# WORK TASK:
Output nothing except the lines from the one containing "blue clock: 7 -> 3" through the final line of the data, both included, typed exactly, minus the pictures.

Start of INFORMATION PROVIDED

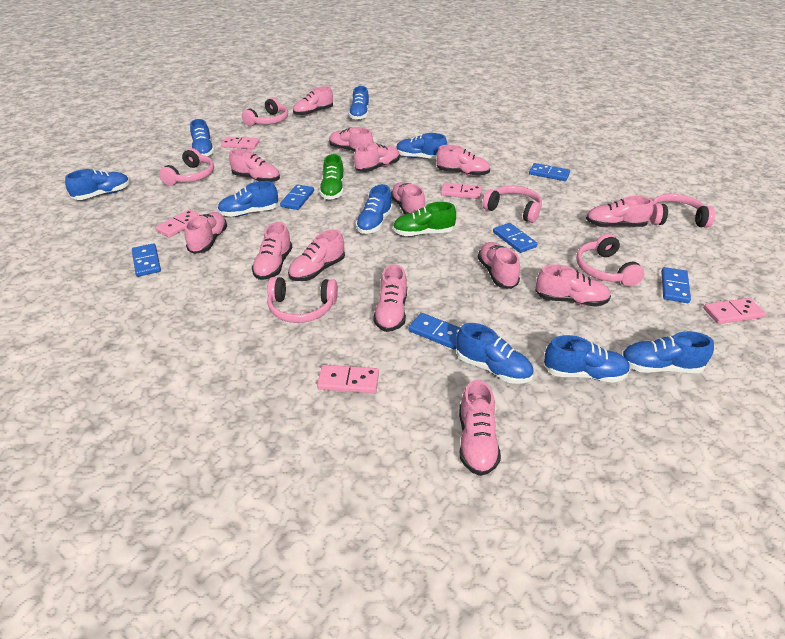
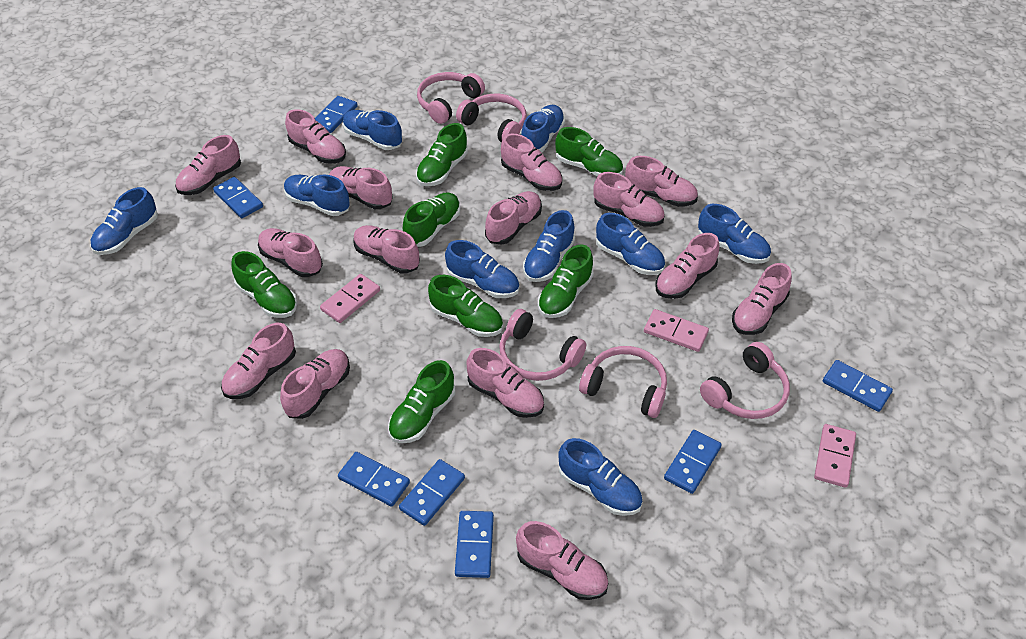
blue domino: 6 -> 7
green shoe: 2 -> 7
pink domino: 5 -> 3
pink headphones: 6 -> 5
pink shoe: 14 -> 15

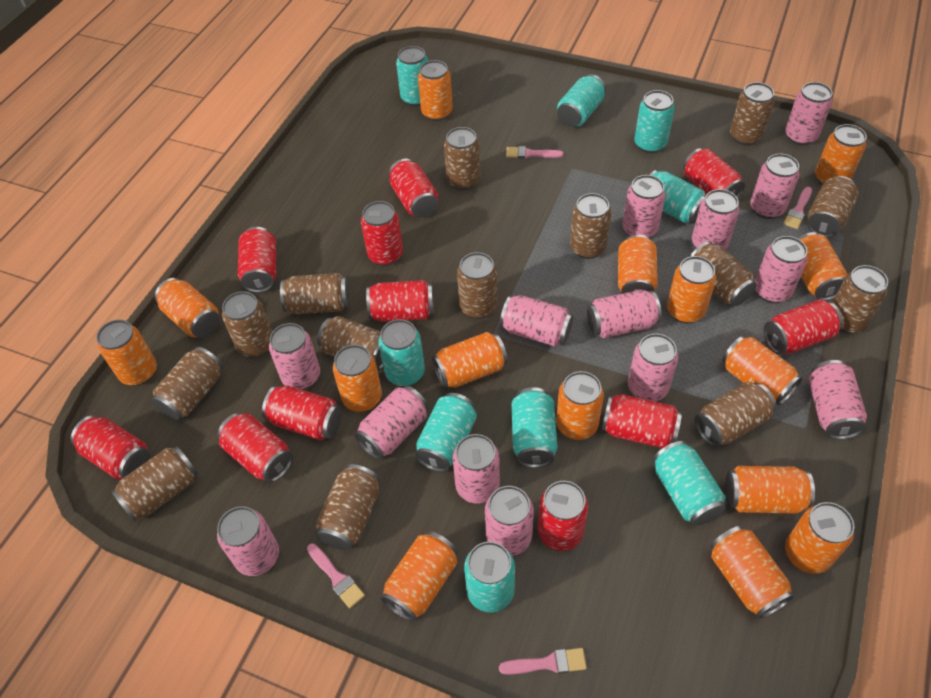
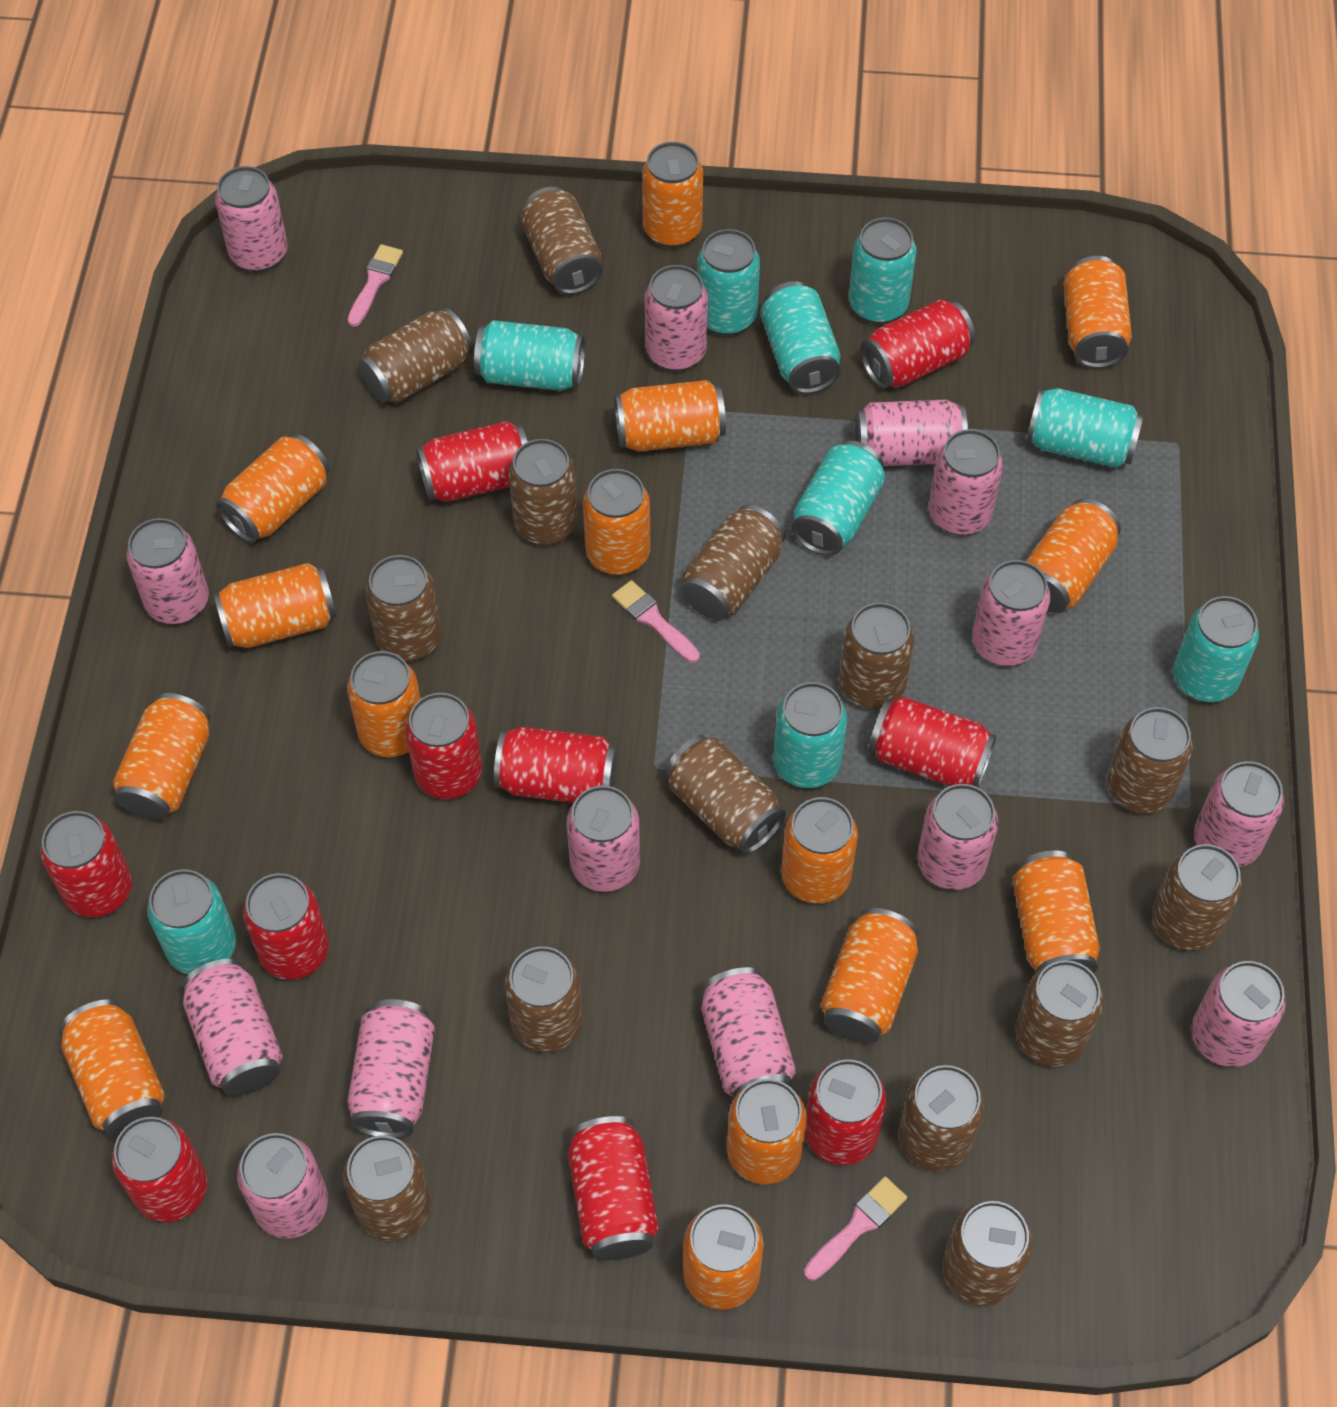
pink brush: 4 -> 3
red can: 11 -> 10

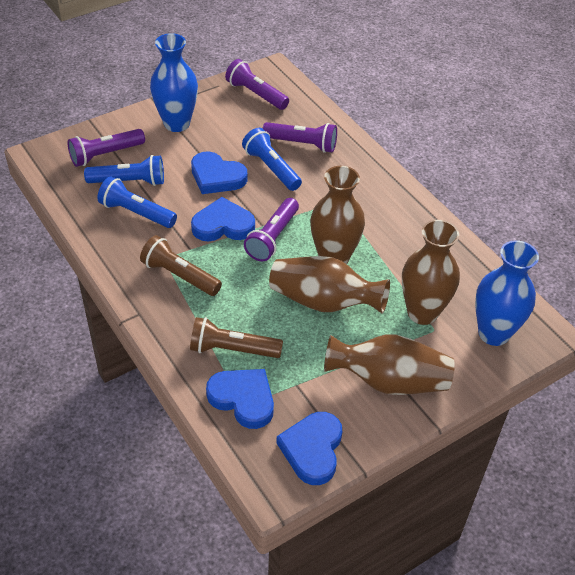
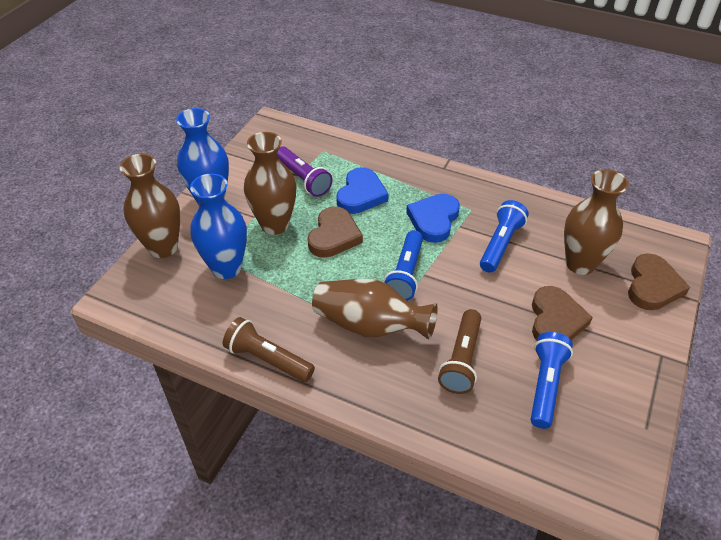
blue heart: 4 -> 2
brown heart: 0 -> 3
purple flashlight: 4 -> 1

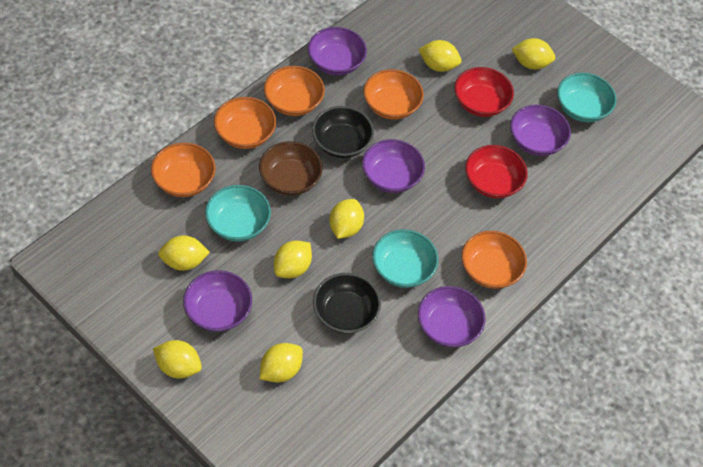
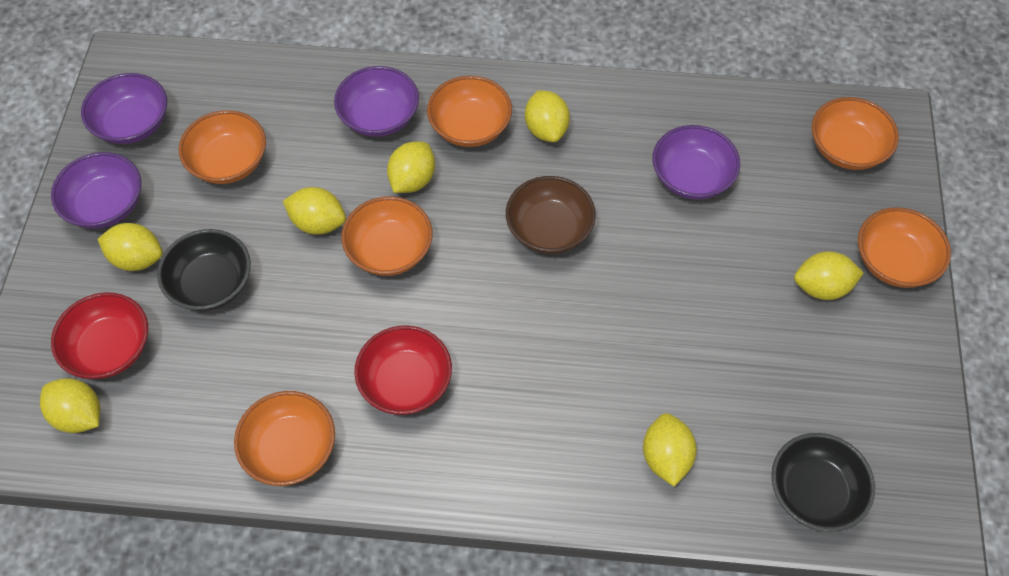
orange bowl: 5 -> 6
purple bowl: 5 -> 4
turquoise bowl: 3 -> 0

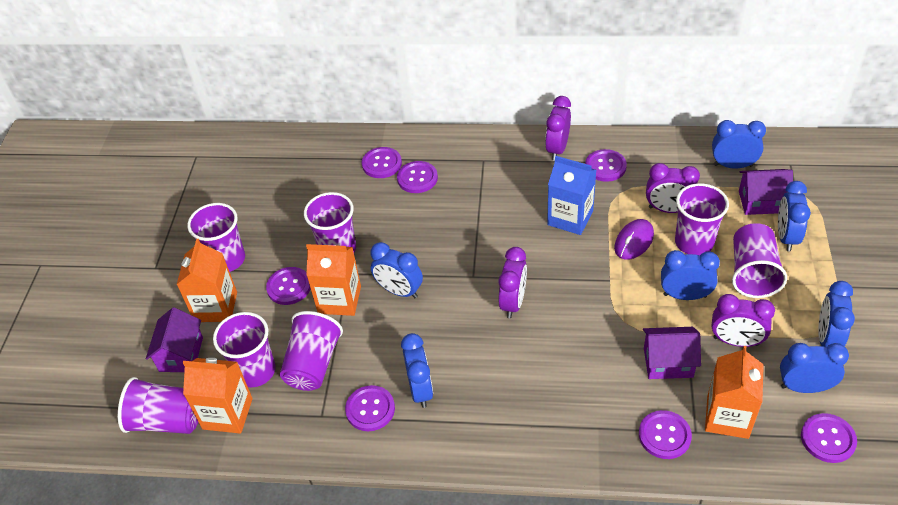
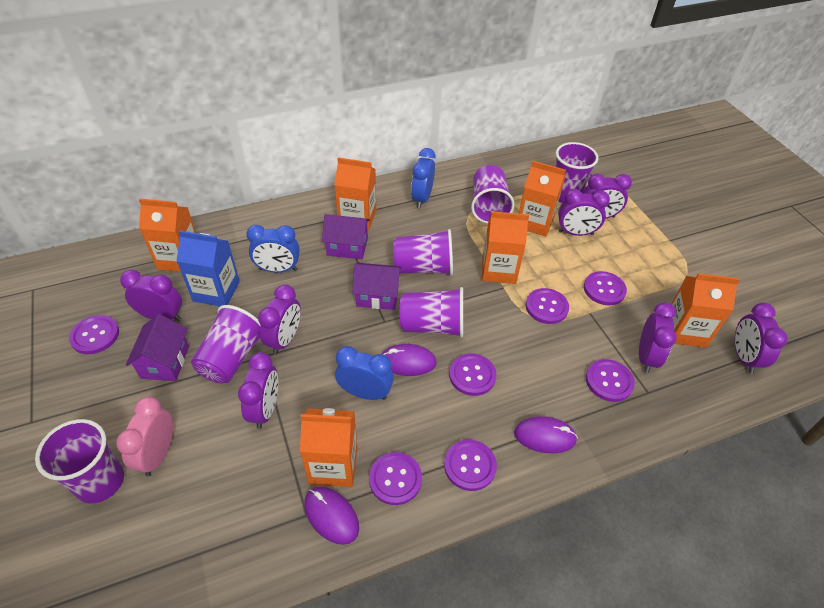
blue clock: 7 -> 3
orange carton: 4 -> 6
pink clock: 0 -> 1
purple clock: 4 -> 7
purple cup: 7 -> 6
purple mouse: 1 -> 3

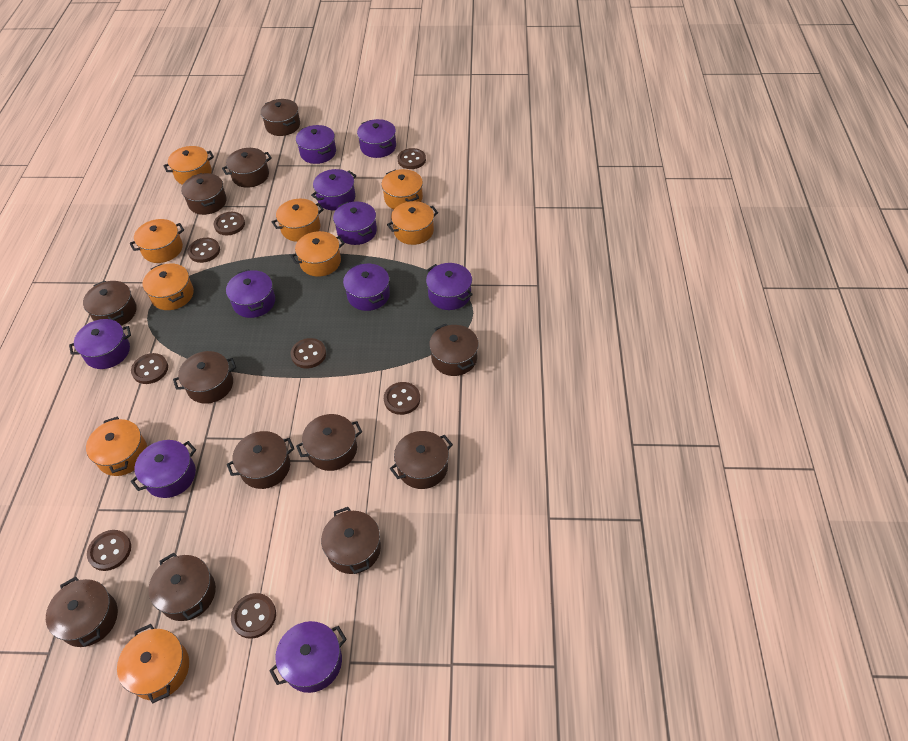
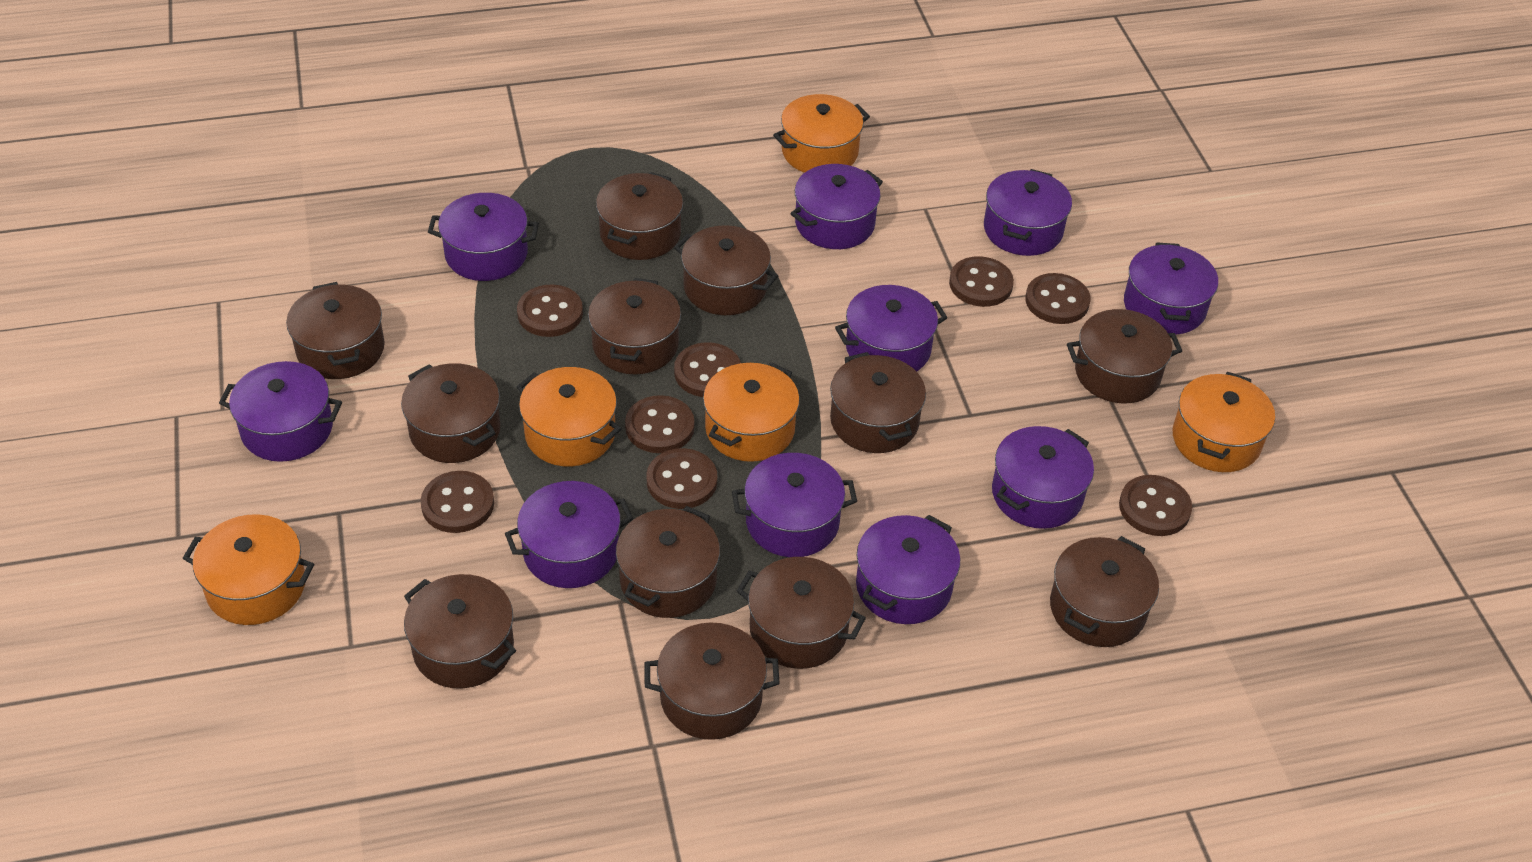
orange pot: 9 -> 5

End of INFORMATION PROVIDED

# ANSWER BOX:
blue clock: 7 -> 3
orange carton: 4 -> 6
pink clock: 0 -> 1
purple clock: 4 -> 7
purple cup: 7 -> 6
purple mouse: 1 -> 3

orange pot: 9 -> 5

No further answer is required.